=== Task instructions ===
Restate word for word the lines of the material below, from the line with "orange triangle: (185, 31)" to the line with "black circle: (69, 55) -> (57, 45), size x0.7", both lines included, and no others.

=== Stored data ===
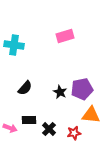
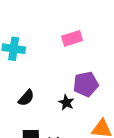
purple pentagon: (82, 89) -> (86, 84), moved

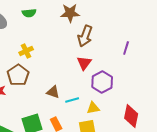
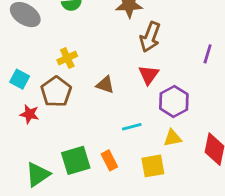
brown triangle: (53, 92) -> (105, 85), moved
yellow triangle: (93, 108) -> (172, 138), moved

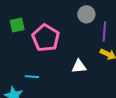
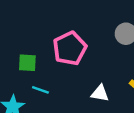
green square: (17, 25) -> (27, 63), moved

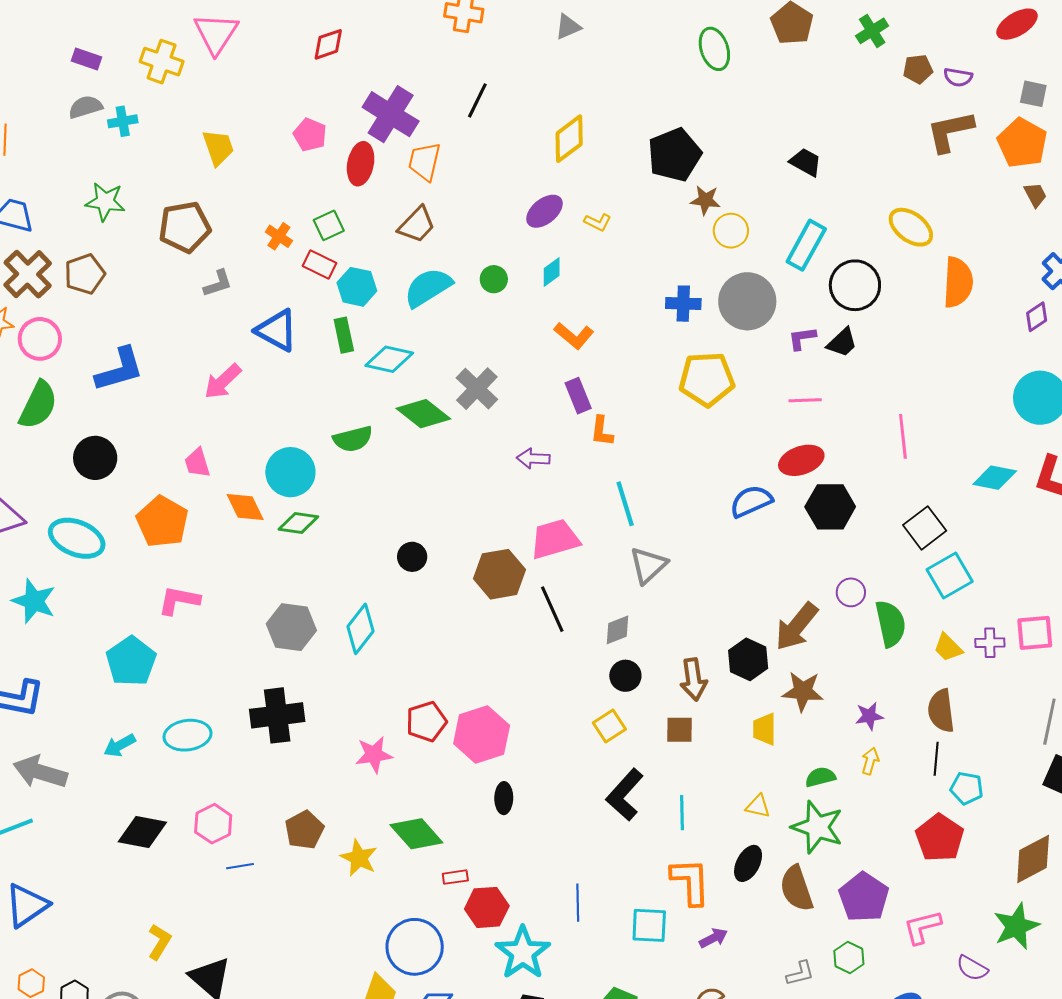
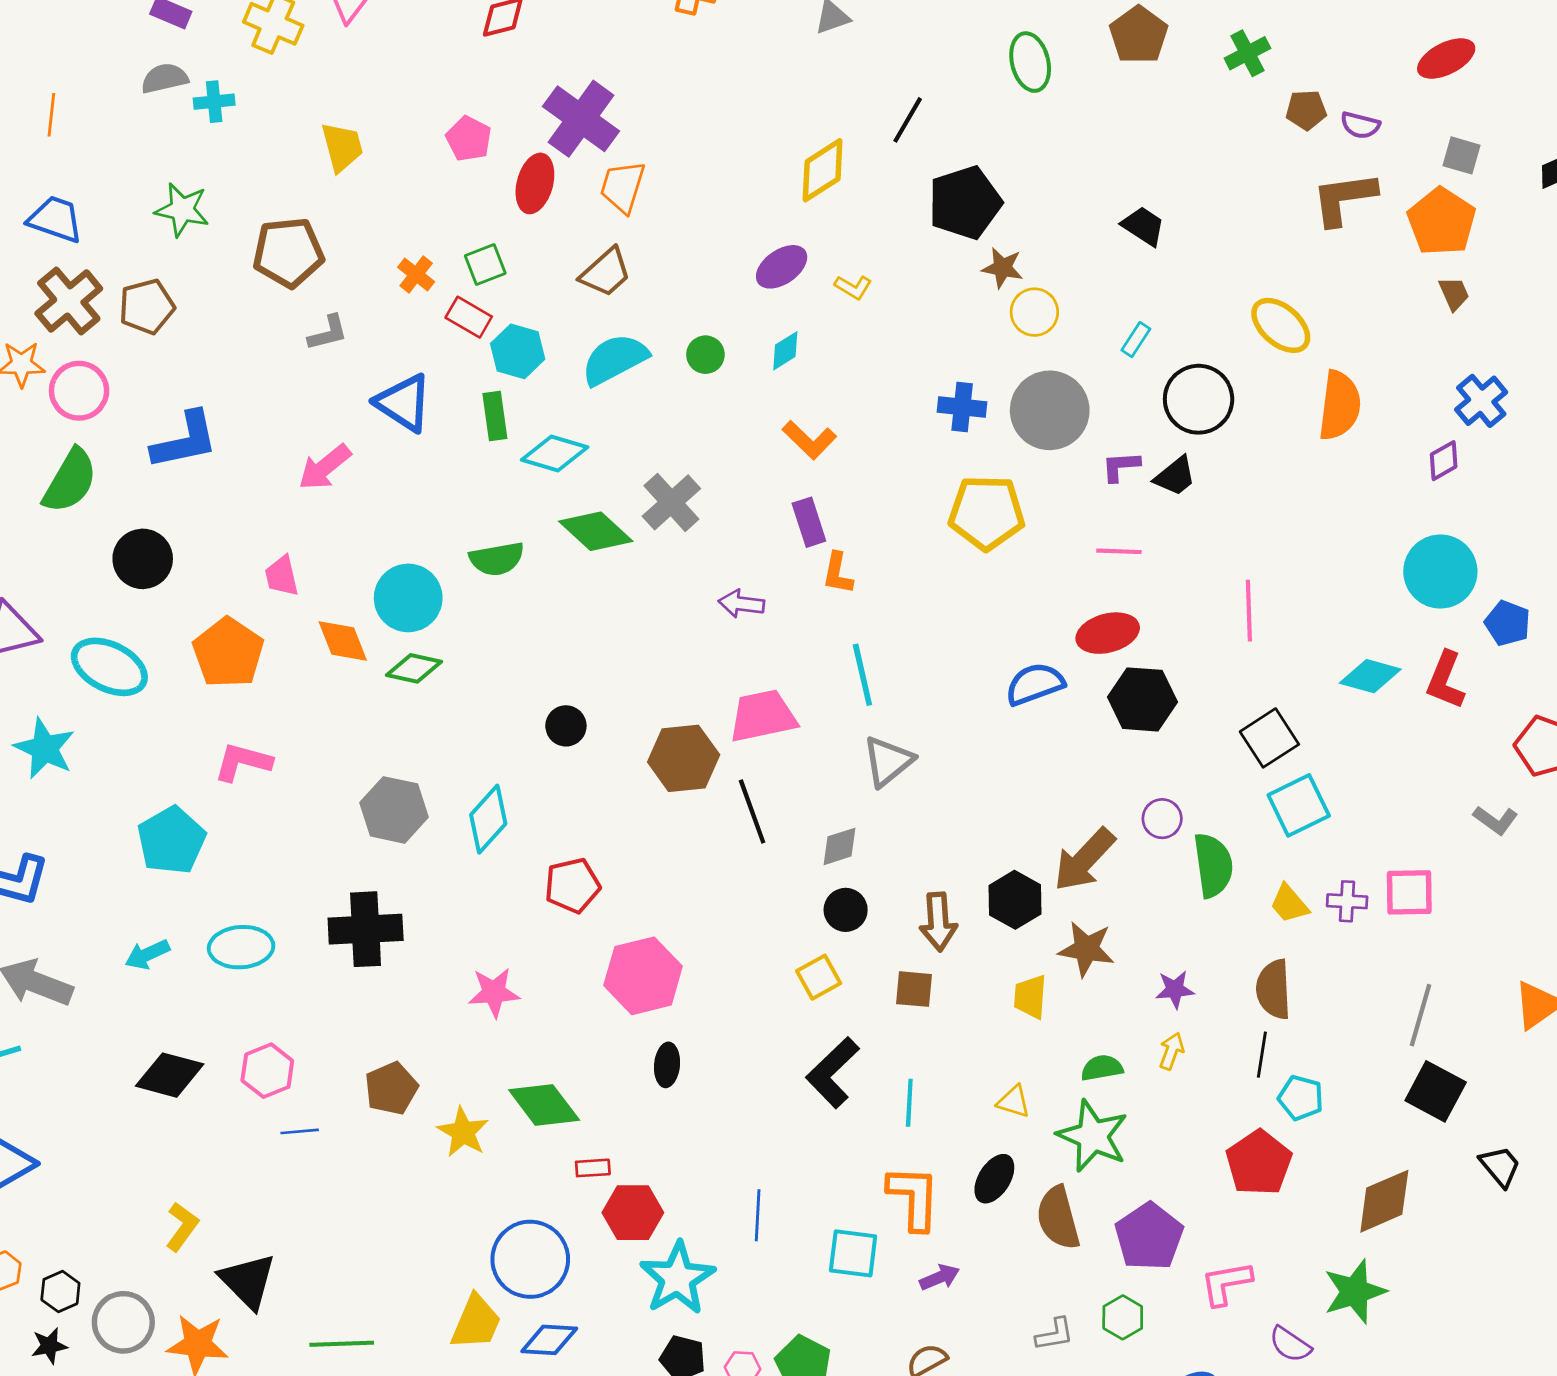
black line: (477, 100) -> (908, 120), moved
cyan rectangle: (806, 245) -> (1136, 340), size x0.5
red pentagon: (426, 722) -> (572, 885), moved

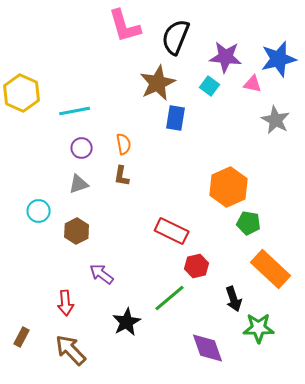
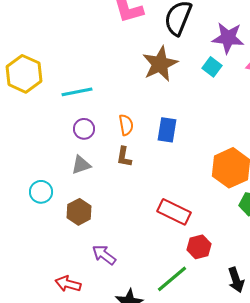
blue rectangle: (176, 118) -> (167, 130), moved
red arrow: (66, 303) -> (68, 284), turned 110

...

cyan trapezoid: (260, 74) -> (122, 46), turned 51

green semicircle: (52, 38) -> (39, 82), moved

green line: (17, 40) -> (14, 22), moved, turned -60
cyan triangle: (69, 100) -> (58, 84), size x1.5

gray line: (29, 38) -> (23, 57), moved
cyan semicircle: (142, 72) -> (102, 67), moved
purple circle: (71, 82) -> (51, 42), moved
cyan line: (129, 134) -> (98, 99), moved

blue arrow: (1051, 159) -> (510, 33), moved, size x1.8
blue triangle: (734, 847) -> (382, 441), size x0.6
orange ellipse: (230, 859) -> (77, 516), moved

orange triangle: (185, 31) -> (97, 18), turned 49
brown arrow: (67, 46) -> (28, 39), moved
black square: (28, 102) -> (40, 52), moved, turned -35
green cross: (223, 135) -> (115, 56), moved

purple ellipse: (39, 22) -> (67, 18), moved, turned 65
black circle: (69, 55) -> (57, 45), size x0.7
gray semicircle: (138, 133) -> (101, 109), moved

=== Answer to this problem ===
orange triangle: (185, 31) -> (97, 18), turned 49
brown arrow: (67, 46) -> (28, 39), moved
black square: (28, 102) -> (40, 52), moved, turned -35
green cross: (223, 135) -> (115, 56), moved

purple ellipse: (39, 22) -> (67, 18), moved, turned 65
black circle: (69, 55) -> (57, 45), size x0.7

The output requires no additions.